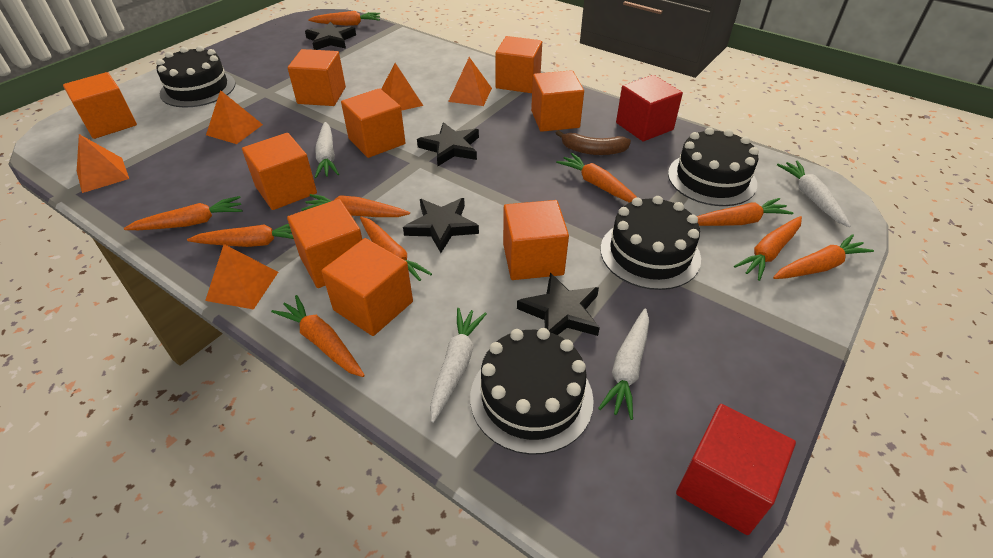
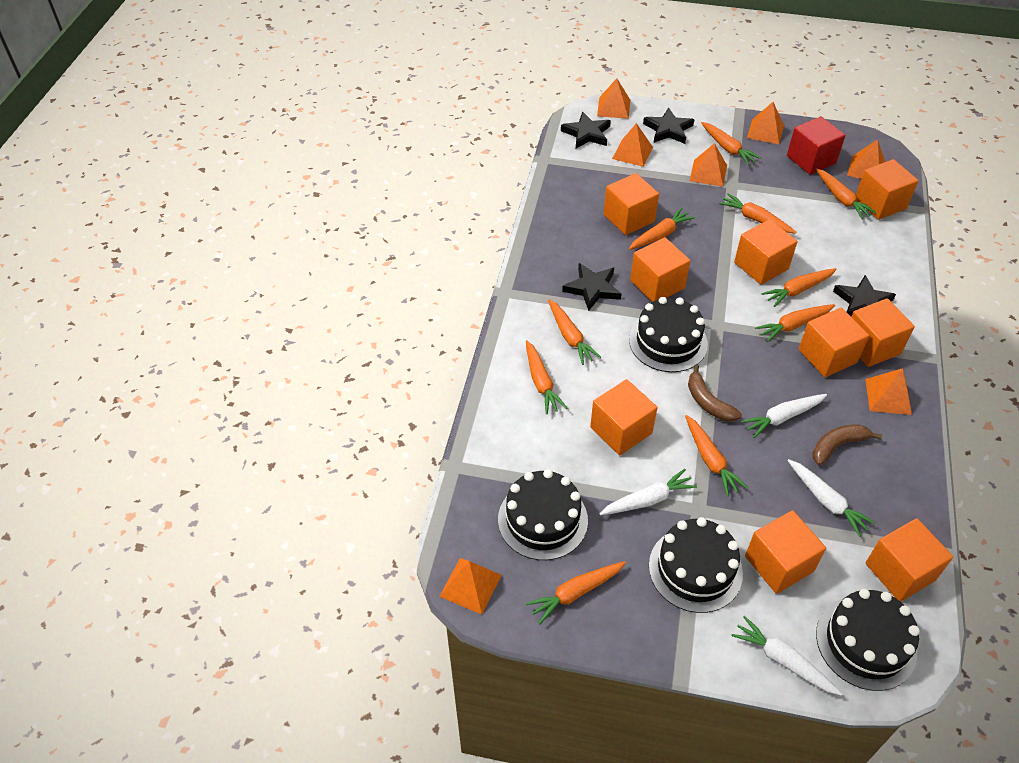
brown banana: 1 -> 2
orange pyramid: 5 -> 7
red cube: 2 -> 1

...

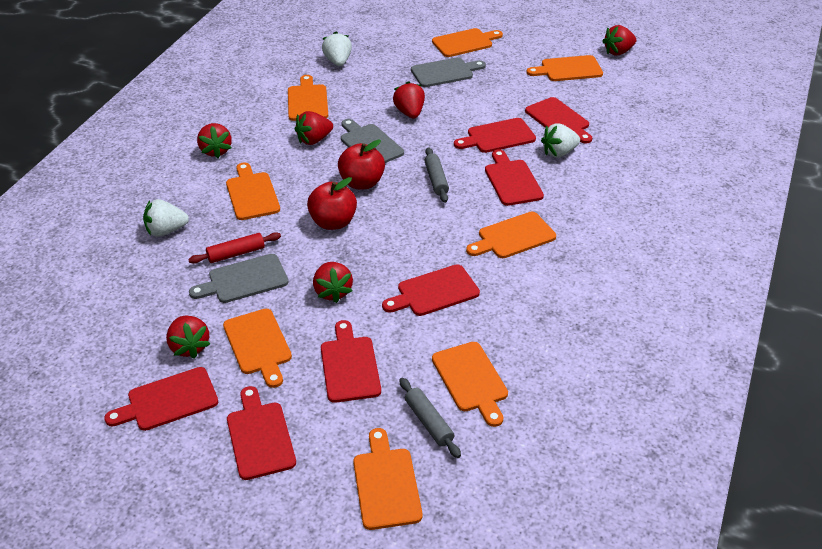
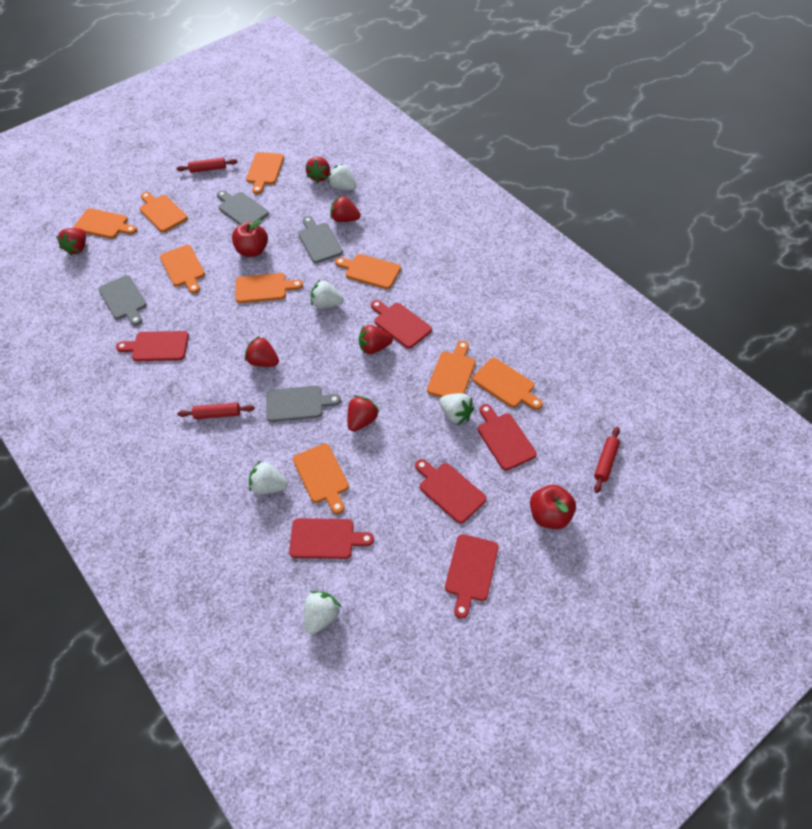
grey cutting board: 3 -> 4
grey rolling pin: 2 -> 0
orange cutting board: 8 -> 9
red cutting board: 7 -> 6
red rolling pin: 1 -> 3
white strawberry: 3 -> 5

▶ [Work request]: For the listing above, print only the lines starting at the line containing "grey rolling pin: 2 -> 0" and ending at the line containing "white strawberry: 3 -> 5", exactly, both included.

▶ [Result below]:
grey rolling pin: 2 -> 0
orange cutting board: 8 -> 9
red cutting board: 7 -> 6
red rolling pin: 1 -> 3
white strawberry: 3 -> 5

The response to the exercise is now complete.